- _The task_: Filter the listing below down to the lines holding the word "glasses", and copy those lines.

- _Records_:

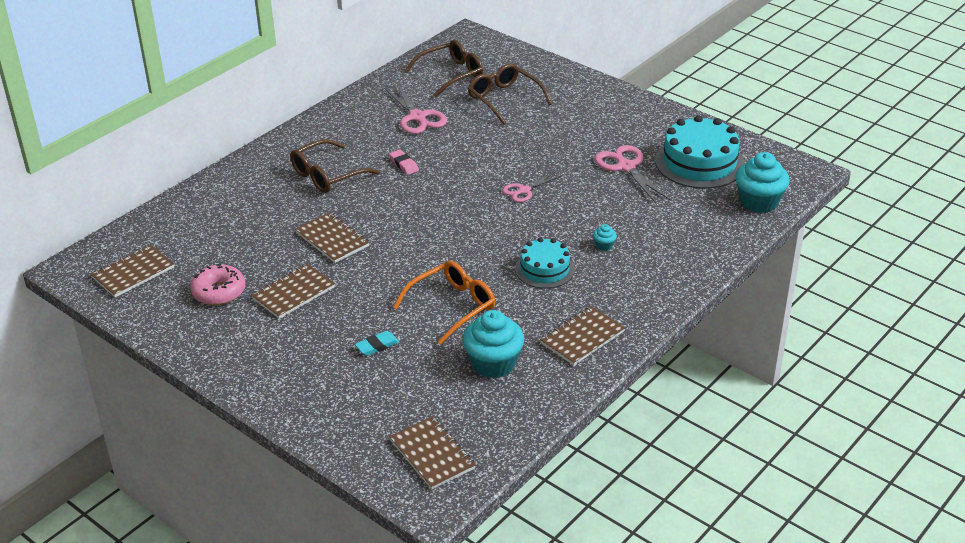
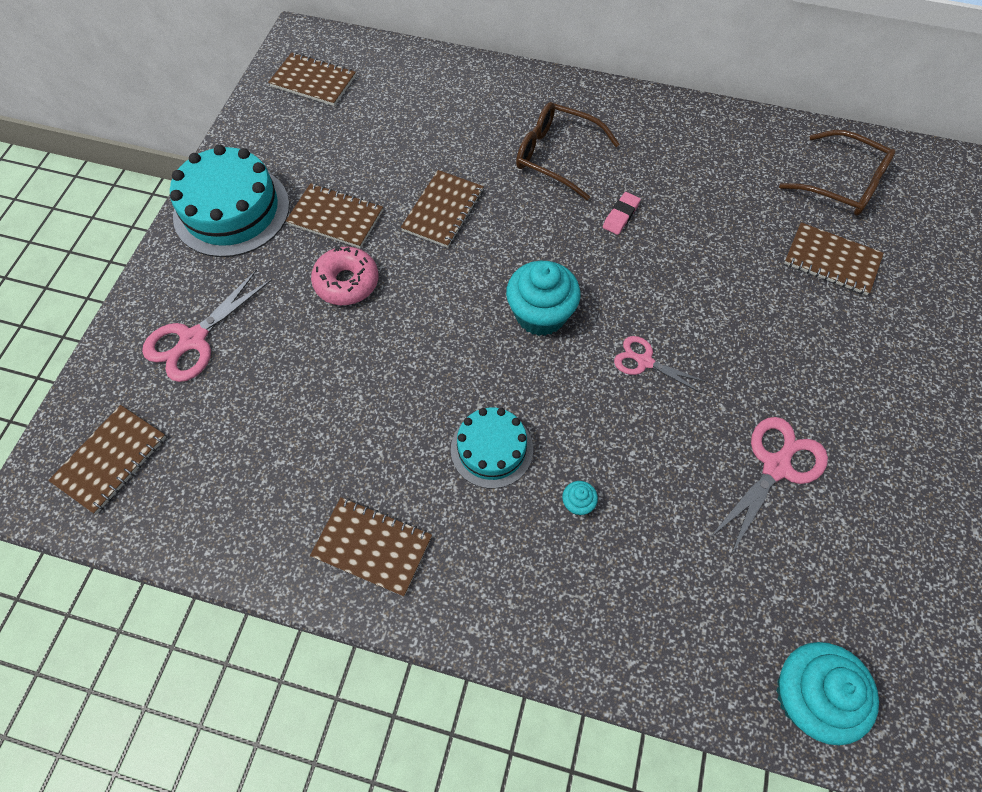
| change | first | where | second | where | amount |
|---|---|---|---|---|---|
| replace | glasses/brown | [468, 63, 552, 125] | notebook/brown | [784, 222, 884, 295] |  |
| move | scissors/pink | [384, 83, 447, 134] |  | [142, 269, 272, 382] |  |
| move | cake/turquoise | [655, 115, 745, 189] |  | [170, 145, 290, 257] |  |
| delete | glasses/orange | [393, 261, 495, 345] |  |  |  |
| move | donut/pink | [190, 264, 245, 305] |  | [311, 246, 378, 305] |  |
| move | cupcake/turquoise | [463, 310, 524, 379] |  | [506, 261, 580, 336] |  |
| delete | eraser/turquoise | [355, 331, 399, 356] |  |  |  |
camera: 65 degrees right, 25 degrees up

- _Task output_:
| replace | glasses/brown | [468, 63, 552, 125] | notebook/brown | [784, 222, 884, 295] |  |
| delete | glasses/orange | [393, 261, 495, 345] |  |  |  |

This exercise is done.